--- RECORDED DATA ---

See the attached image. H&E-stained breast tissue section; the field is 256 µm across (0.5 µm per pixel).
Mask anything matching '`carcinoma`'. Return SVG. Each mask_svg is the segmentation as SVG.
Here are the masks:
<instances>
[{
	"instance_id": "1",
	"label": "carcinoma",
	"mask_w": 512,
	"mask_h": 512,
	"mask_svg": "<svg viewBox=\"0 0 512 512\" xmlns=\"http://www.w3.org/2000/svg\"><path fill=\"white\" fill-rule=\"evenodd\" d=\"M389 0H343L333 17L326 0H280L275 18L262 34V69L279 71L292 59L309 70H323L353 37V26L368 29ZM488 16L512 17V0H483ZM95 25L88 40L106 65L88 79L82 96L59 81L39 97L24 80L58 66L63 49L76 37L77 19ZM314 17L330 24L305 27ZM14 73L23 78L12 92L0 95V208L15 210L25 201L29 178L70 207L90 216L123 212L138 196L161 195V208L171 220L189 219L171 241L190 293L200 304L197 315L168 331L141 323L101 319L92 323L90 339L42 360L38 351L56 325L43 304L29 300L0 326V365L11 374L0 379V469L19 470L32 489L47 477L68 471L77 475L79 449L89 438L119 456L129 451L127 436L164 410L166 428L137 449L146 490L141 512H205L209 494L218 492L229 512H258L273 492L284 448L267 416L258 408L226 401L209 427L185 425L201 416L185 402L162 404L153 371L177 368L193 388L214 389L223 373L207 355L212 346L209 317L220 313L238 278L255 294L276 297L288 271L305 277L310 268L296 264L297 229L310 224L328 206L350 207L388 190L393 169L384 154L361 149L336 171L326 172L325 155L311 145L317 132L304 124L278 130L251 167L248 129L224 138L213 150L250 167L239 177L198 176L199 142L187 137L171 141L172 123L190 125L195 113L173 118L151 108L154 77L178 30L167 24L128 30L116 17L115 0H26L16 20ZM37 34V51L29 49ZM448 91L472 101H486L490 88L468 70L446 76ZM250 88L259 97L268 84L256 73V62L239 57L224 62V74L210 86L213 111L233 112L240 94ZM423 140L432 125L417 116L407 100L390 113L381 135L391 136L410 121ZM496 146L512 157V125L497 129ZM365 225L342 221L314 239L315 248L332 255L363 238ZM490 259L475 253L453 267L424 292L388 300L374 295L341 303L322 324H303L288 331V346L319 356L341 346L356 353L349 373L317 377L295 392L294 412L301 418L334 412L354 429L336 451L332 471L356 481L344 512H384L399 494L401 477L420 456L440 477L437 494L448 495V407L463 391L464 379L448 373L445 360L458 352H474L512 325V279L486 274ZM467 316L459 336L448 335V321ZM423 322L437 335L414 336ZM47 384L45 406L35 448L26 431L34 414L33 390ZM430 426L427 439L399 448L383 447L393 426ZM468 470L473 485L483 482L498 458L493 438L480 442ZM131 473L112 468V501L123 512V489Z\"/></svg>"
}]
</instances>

---
--- RECORDED DATA ---

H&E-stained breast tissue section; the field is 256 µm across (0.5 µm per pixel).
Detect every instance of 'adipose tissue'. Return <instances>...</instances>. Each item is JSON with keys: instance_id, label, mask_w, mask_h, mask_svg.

---
--- RECORDED DATA ---

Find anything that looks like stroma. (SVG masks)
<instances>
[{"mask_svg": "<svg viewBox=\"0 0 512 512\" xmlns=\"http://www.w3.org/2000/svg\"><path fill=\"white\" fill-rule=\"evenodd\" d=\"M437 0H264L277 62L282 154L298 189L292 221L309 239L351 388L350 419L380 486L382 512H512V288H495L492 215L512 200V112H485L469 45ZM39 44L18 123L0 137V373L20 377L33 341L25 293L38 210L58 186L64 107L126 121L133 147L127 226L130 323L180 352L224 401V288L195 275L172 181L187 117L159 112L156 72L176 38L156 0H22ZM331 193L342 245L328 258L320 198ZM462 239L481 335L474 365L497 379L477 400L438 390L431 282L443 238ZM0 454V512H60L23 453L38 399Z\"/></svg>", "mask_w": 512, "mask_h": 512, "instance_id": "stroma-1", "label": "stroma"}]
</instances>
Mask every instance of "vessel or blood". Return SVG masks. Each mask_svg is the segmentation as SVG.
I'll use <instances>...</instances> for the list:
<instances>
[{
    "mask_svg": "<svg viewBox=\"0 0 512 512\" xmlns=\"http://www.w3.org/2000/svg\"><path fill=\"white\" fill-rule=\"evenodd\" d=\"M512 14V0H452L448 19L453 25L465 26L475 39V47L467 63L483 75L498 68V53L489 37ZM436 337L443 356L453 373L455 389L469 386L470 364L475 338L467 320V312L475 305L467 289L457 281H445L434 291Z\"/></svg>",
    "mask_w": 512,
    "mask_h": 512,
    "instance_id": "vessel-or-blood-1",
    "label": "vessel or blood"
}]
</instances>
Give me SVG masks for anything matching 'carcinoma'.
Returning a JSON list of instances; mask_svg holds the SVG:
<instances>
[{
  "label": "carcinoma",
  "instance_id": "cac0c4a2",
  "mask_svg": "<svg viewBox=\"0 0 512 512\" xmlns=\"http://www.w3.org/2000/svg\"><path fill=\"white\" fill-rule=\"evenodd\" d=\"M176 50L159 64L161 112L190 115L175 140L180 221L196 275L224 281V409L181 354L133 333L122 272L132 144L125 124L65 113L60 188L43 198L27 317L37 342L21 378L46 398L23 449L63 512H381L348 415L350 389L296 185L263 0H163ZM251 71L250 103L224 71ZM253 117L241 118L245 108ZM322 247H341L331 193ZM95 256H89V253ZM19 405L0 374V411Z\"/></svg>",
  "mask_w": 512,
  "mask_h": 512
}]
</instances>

---

## SHORT PROBLEM
Copy every line of the listing that includes the string "field".

## SOLUTION
See the attached image. H&E-stained breast tissue section; the field is 256 µm across (0.5 µm per pixel).
H&E-stained breast tissue section; the field is 256 µm across (0.5 µm per pixel).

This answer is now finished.